_WHAT NEEDS TO BE DONE_
There is material below. Print exactly the lines starting at the line with "green cutting board: 5 -> 7" and ending at the line with "turquoise cutting board: 3 -> 4", ends included, and no others.
──────── MATERIAL PROVIDED ────────
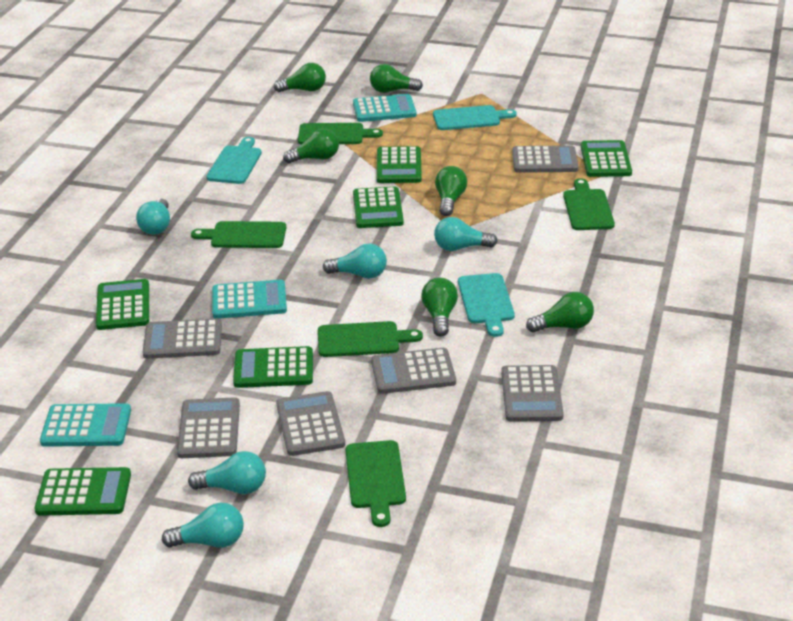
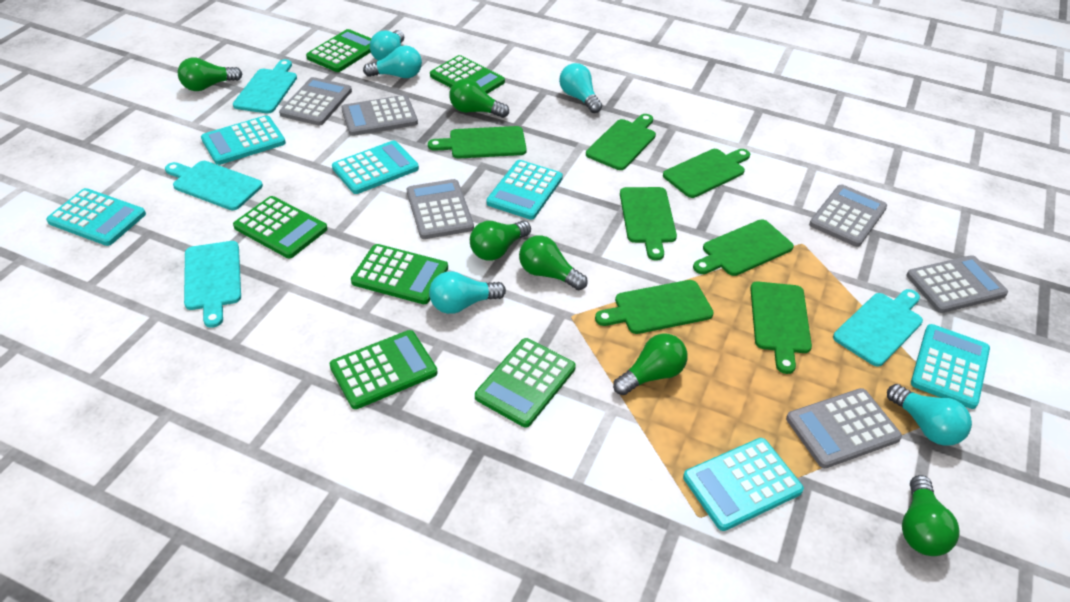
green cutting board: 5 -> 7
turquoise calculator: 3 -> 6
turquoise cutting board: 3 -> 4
────────
──────── MATERIAL PROVIDED ────────
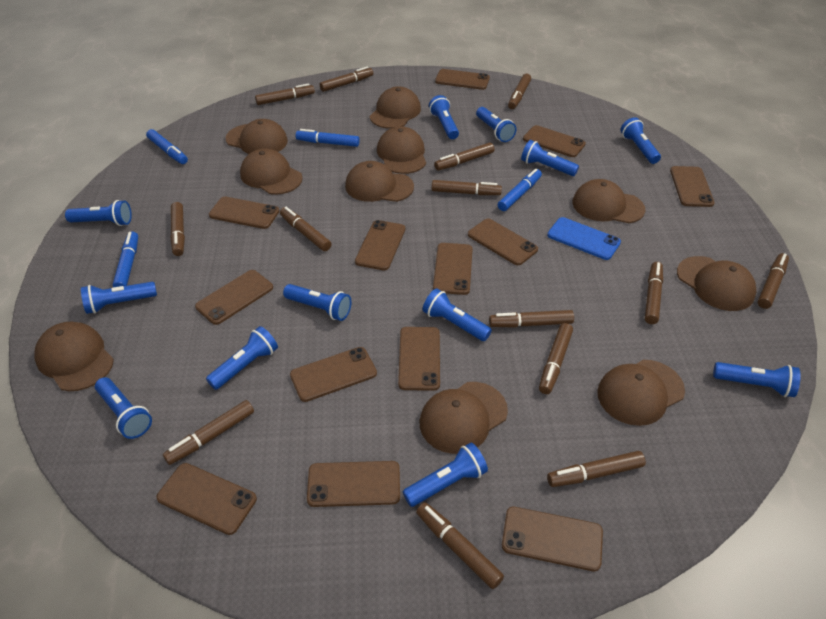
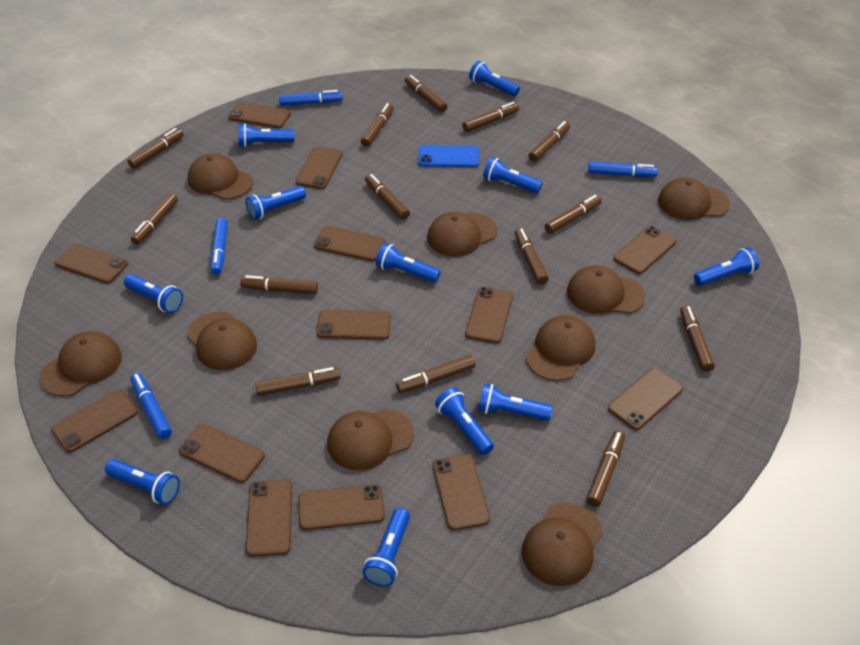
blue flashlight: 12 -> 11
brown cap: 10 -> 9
────────
_ANSWER SPACE_
green cutting board: 5 -> 7
turquoise calculator: 3 -> 6
turquoise cutting board: 3 -> 4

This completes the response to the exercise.